Top of Records supplied

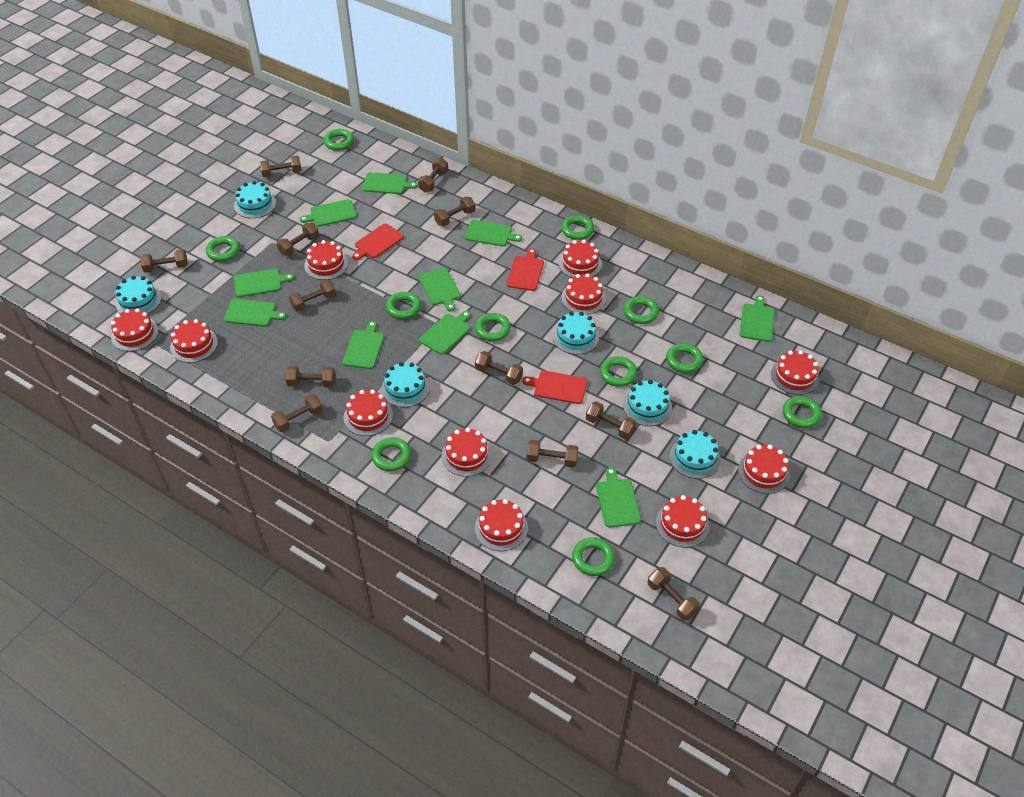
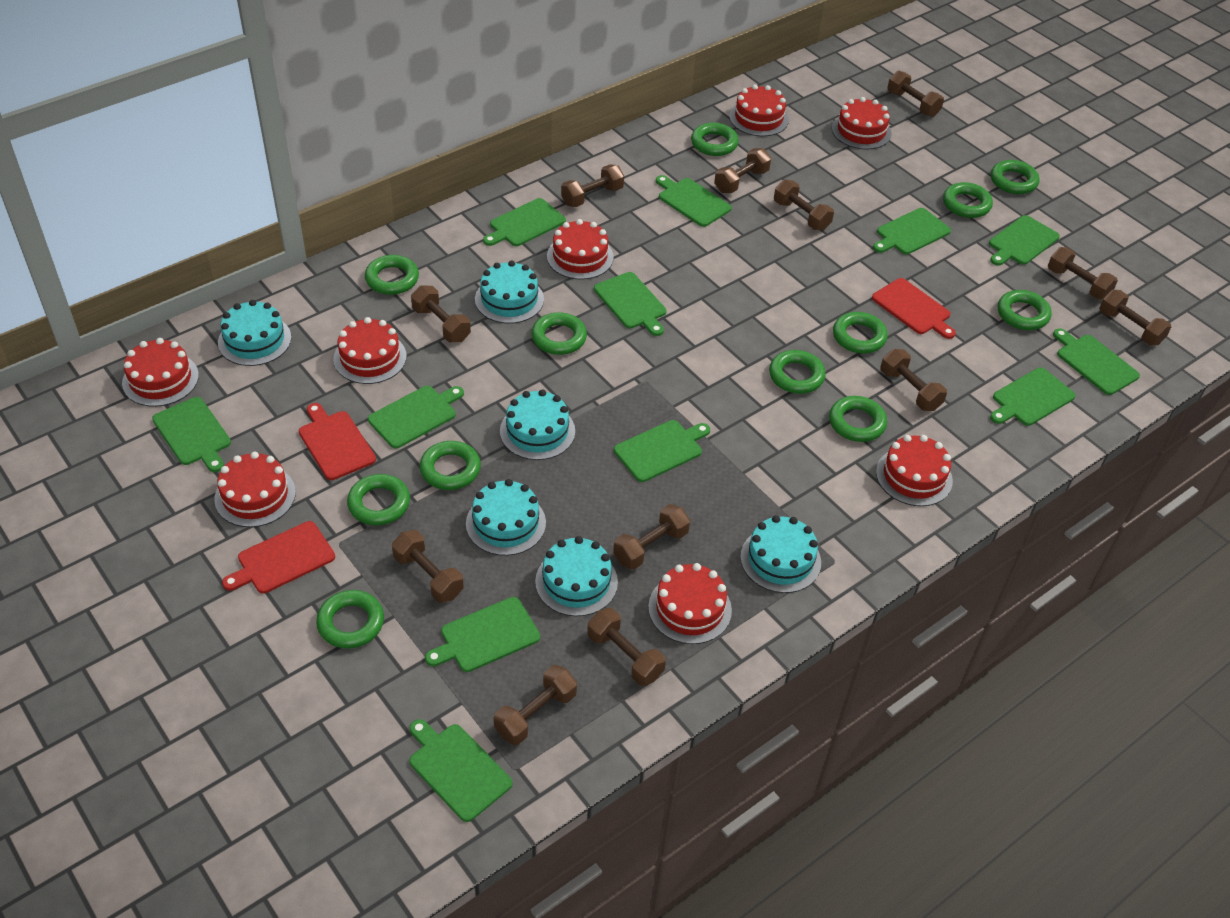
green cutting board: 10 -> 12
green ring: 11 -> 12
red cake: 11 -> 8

Bottom of Records supplied
Top of Records supplied

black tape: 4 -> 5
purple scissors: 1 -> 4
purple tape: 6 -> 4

Bottom of Records supplied

§ **Task prompt**
An exact, complete copy of the lines above from the one with "green cutting board: 10 -> 12" through the one with "red cake: 11 -> 8" is the whole answer.

§ **Exercise result**
green cutting board: 10 -> 12
green ring: 11 -> 12
red cake: 11 -> 8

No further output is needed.